• To do: Please give back, word for word, only the lines starting at the one containing "CN4 pin 1: 5V -> GND" and ending at the one containing "C11: 1uF (plus" within the material below.

• Dataset entries:
----

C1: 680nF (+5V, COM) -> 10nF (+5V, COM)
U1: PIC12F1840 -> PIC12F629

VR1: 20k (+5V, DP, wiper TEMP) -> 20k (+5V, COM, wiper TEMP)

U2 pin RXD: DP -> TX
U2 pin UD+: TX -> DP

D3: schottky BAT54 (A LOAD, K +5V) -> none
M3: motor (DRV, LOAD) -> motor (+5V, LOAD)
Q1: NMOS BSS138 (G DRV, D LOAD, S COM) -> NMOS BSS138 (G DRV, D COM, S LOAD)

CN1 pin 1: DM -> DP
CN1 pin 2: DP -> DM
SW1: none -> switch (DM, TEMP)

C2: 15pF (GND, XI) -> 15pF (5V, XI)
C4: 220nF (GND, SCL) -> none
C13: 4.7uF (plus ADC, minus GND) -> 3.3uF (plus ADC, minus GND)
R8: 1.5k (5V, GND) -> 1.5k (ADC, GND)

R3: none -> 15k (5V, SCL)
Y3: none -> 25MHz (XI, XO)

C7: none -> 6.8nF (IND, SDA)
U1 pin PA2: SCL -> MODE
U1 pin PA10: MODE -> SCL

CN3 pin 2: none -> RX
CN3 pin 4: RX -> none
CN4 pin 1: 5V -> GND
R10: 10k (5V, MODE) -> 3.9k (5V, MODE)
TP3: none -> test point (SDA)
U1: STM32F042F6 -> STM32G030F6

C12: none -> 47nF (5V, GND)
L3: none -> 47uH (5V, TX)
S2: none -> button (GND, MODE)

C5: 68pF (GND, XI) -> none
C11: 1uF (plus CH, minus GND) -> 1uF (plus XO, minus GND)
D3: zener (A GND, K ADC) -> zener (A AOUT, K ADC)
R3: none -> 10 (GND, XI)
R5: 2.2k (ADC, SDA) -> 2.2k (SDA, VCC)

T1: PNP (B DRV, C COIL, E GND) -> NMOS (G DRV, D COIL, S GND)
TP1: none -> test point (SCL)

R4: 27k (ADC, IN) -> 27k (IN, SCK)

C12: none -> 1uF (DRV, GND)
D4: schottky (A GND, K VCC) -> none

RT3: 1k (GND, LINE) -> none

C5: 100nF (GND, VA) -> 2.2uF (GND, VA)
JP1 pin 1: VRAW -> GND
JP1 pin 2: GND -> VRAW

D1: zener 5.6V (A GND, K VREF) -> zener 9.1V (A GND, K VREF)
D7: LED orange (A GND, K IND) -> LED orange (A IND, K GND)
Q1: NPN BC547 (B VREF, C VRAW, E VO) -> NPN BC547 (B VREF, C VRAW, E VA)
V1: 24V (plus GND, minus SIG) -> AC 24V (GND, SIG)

----

• Task response:
CN4 pin 1: 5V -> GND
R10: 10k (5V, MODE) -> 3.9k (5V, MODE)
TP3: none -> test point (SDA)
U1: STM32F042F6 -> STM32G030F6

C12: none -> 47nF (5V, GND)
L3: none -> 47uH (5V, TX)
S2: none -> button (GND, MODE)

C5: 68pF (GND, XI) -> none
C11: 1uF (plus CH, minus GND) -> 1uF (plus XO, minus GND)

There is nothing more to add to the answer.